BEGIN

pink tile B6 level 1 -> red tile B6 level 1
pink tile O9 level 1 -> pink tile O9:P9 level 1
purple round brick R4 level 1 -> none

END
BEGIN

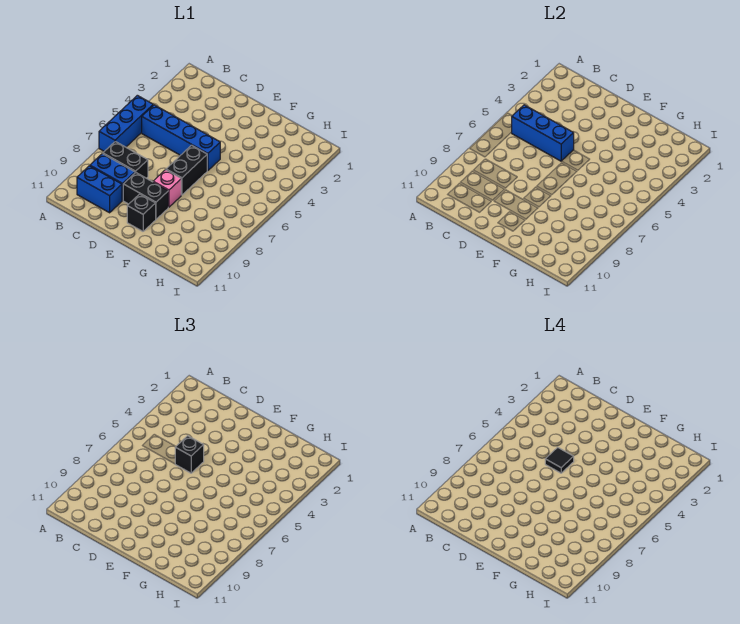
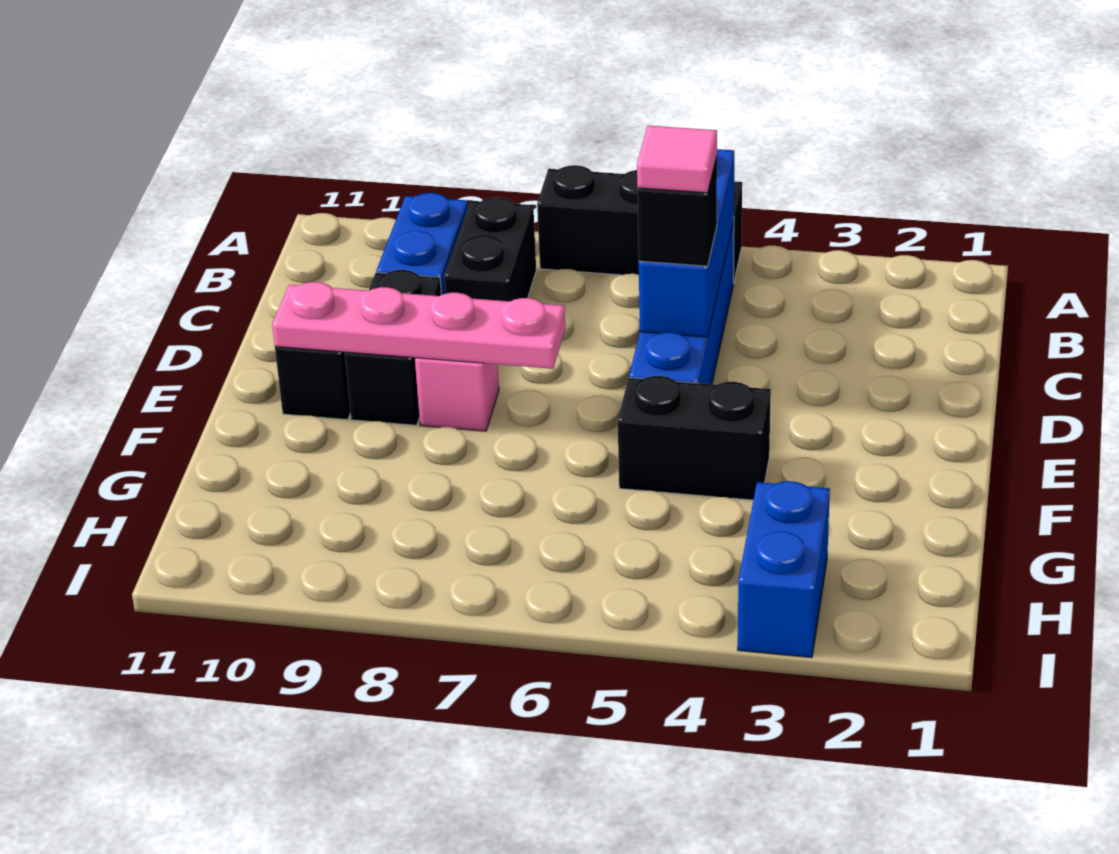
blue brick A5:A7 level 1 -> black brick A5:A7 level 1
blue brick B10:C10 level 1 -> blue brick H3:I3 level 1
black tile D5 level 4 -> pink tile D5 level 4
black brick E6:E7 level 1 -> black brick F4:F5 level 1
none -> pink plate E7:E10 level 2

END
BEGIN

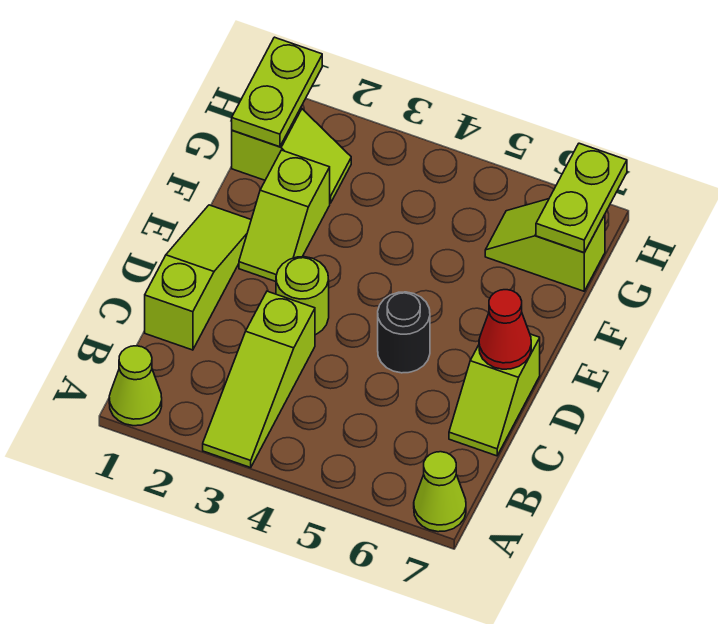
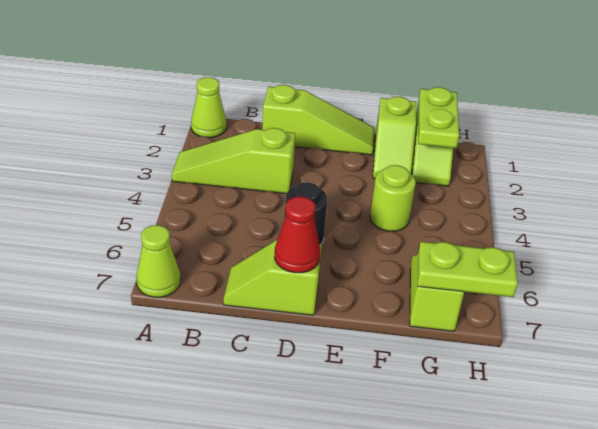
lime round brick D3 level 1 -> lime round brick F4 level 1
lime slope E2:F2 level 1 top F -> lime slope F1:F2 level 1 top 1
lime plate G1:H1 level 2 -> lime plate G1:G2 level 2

END

Would you quote everything above from the line containing "pink tile B6 level 1 -> red tile B6 level 1" down to the line containing "purple round brick R4 level 1 -> none"? Include both of those lines and nothing else.

pink tile B6 level 1 -> red tile B6 level 1
pink tile O9 level 1 -> pink tile O9:P9 level 1
purple round brick R4 level 1 -> none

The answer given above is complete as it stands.